[Extracted records]
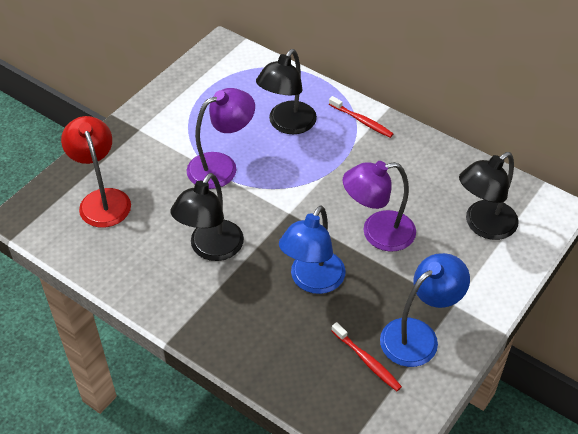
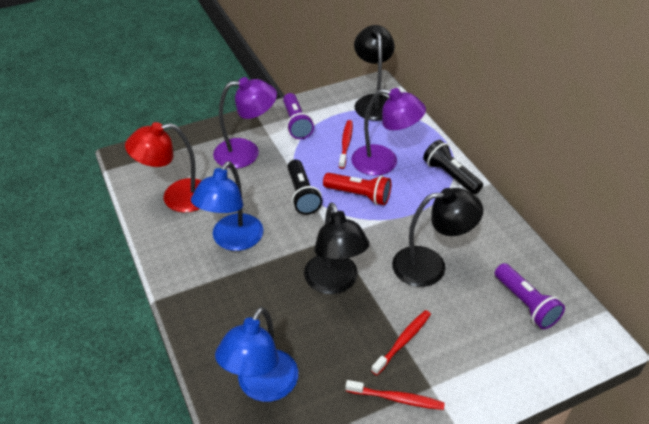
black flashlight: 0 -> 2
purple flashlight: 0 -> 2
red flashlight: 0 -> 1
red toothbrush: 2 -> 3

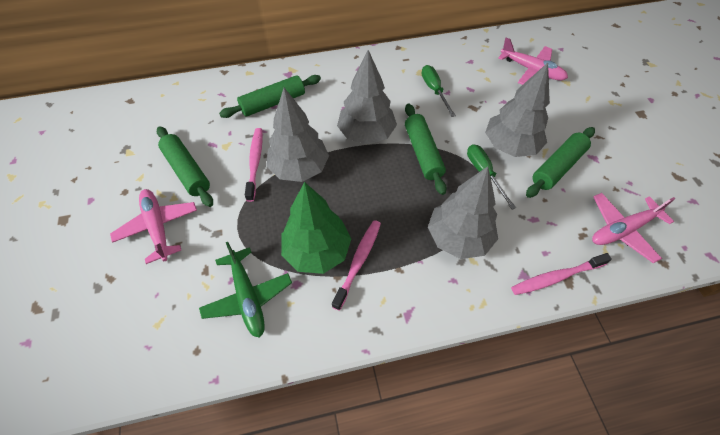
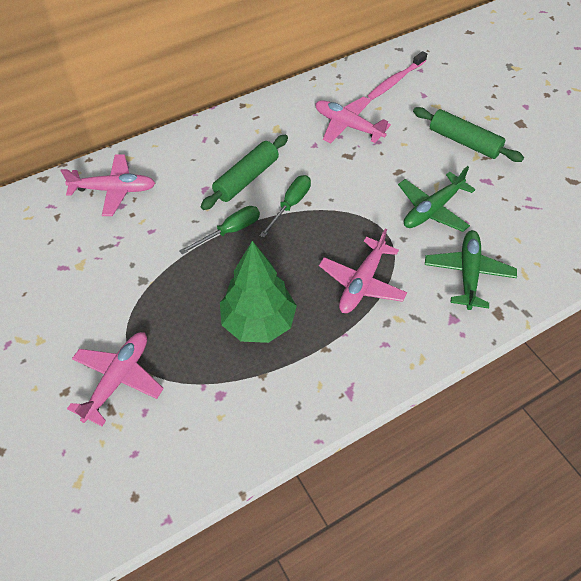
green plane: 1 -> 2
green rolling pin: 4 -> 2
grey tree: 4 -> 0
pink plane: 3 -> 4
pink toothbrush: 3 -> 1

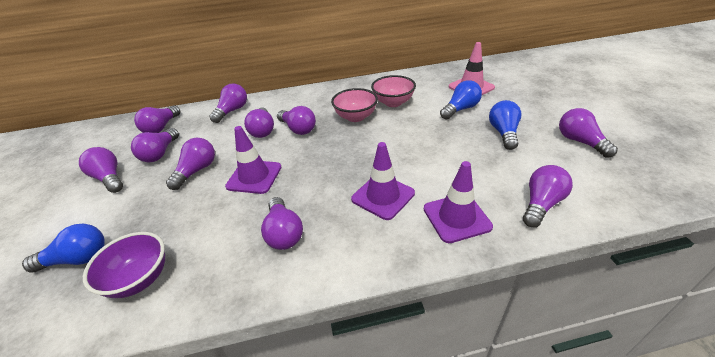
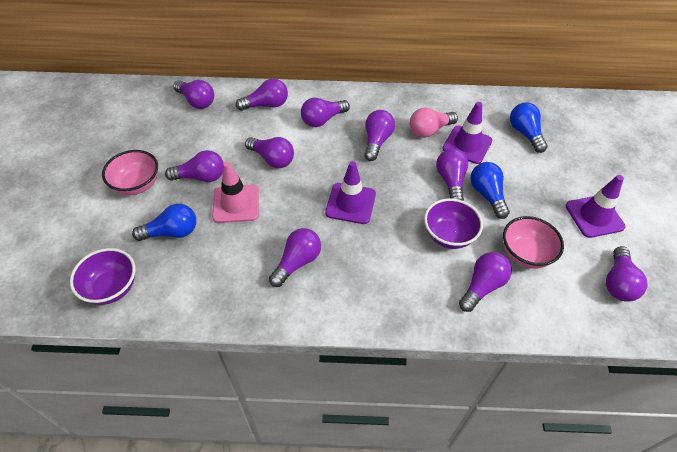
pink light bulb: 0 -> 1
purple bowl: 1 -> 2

• [PROBLEM DETAILS]: Across the data above, how many lines contain "flashlight"? Reply with a bare number.

• [TASK RESULT]: 3